# JOB
Can you copy, word for word, every line from the line with "Is white floral" to the line with "Is black floral", including both of those lines?

# RECORDS SHOWN
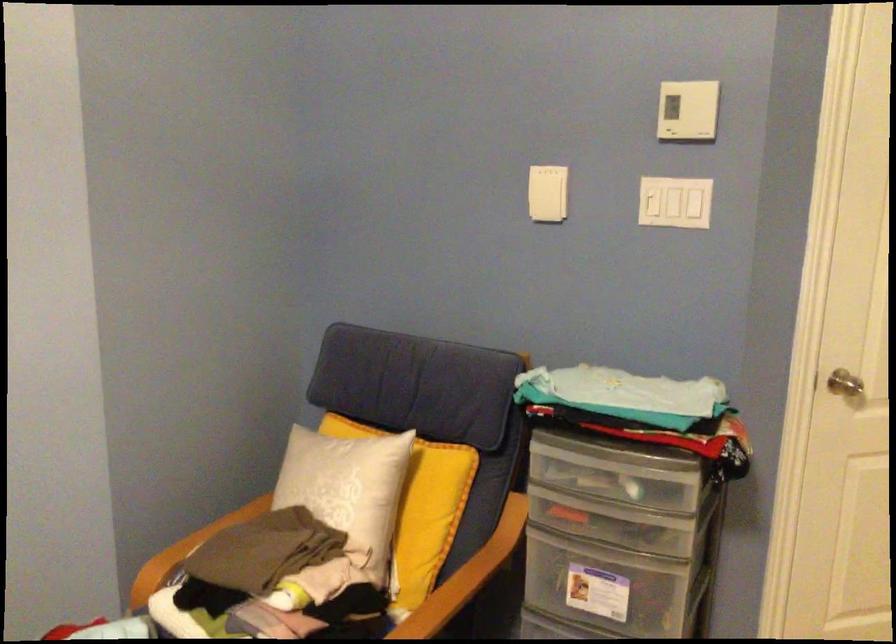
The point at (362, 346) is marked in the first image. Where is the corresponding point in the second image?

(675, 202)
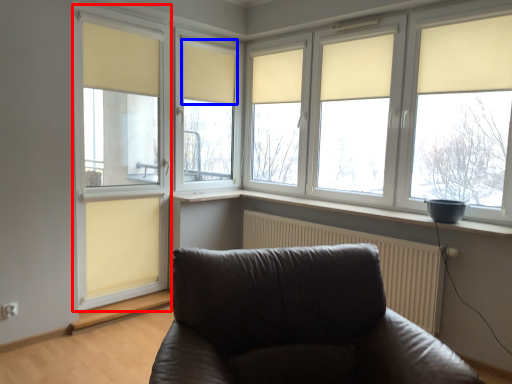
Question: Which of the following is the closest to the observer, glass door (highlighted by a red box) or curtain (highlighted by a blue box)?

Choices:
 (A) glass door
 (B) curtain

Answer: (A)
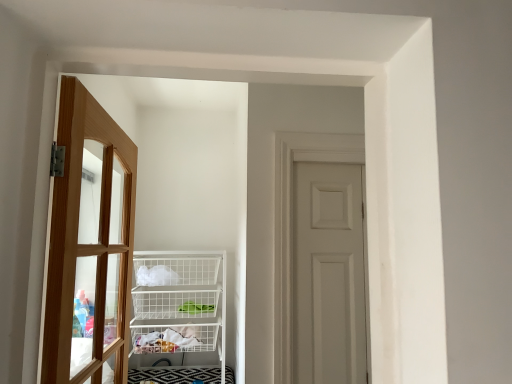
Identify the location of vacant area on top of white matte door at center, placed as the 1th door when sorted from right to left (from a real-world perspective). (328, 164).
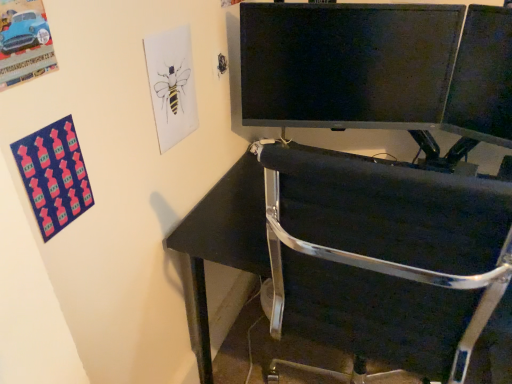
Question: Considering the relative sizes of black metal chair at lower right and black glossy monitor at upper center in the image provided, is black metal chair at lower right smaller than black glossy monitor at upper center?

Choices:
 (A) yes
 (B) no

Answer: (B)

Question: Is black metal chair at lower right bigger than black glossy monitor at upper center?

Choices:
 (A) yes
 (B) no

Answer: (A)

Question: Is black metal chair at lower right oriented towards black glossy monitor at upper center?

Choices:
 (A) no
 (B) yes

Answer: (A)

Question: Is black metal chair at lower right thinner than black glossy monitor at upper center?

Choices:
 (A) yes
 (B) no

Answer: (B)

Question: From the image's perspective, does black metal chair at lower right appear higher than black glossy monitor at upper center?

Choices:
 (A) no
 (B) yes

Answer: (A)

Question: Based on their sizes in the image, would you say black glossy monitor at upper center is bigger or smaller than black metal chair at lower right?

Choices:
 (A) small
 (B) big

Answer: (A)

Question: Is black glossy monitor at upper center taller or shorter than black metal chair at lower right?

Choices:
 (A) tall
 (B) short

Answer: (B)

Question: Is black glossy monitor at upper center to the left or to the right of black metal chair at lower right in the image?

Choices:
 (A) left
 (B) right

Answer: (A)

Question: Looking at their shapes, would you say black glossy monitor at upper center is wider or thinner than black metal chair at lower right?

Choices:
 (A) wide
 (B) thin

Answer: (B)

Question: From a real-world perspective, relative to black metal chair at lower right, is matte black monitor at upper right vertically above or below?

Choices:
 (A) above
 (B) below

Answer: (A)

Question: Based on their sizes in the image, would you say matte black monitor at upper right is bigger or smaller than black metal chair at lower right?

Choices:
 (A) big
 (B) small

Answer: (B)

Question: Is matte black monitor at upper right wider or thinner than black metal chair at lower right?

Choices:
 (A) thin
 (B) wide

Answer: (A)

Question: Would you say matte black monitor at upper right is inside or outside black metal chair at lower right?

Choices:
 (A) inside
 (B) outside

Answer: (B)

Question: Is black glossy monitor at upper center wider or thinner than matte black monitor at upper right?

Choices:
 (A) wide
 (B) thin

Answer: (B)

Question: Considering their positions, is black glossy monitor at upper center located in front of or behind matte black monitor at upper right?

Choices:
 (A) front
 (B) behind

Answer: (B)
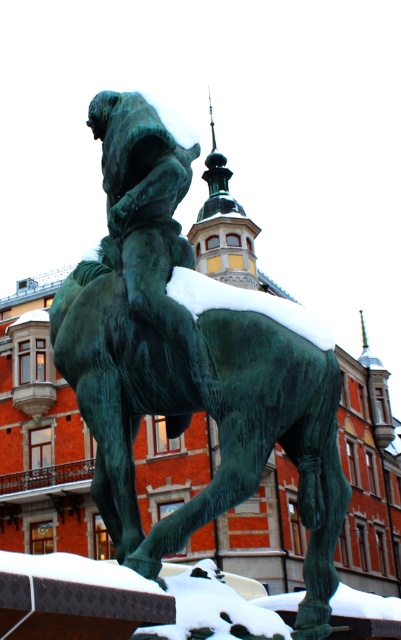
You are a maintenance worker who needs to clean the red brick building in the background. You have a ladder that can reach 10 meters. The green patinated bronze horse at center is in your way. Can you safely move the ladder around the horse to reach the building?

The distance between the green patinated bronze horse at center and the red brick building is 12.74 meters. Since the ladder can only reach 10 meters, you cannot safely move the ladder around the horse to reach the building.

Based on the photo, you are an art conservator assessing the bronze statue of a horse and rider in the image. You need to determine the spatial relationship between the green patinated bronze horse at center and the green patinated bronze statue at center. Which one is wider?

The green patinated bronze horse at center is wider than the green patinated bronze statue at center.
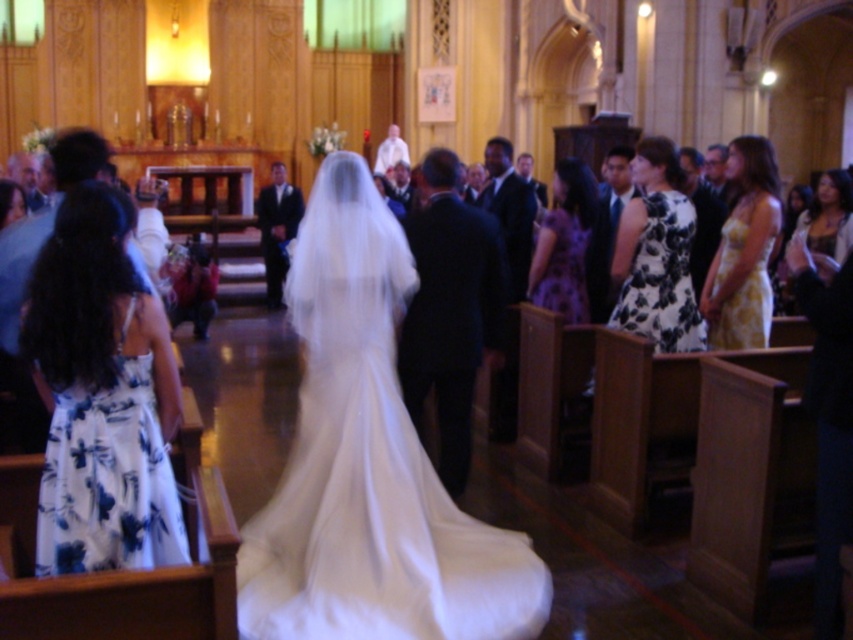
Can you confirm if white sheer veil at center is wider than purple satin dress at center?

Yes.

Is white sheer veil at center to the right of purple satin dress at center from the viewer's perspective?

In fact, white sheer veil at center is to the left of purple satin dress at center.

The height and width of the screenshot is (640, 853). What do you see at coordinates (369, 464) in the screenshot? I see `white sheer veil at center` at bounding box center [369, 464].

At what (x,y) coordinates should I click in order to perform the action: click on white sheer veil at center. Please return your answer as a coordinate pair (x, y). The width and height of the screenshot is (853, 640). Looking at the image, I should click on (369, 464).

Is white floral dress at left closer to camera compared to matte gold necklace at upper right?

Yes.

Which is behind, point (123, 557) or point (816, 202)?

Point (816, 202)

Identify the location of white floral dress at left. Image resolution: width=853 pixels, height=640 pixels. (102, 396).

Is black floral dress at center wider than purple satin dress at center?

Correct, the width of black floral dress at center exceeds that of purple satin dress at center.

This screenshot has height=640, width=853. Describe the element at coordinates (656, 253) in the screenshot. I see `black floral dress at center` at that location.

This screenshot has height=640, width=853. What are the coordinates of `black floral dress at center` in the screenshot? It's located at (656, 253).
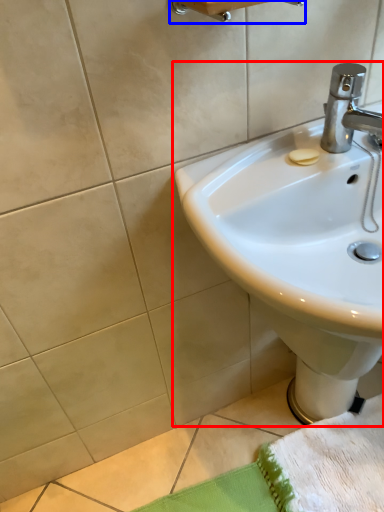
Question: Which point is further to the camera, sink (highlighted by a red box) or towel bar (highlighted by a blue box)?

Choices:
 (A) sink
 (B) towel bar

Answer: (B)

# FINISHED ANSWER
Is white floral dress at left closer to camera compared to matte gold necklace at upper right?

Yes.

Which is behind, point (123, 557) or point (816, 202)?

Point (816, 202)

Identify the location of white floral dress at left. Image resolution: width=853 pixels, height=640 pixels. (102, 396).

Is black floral dress at center wider than purple satin dress at center?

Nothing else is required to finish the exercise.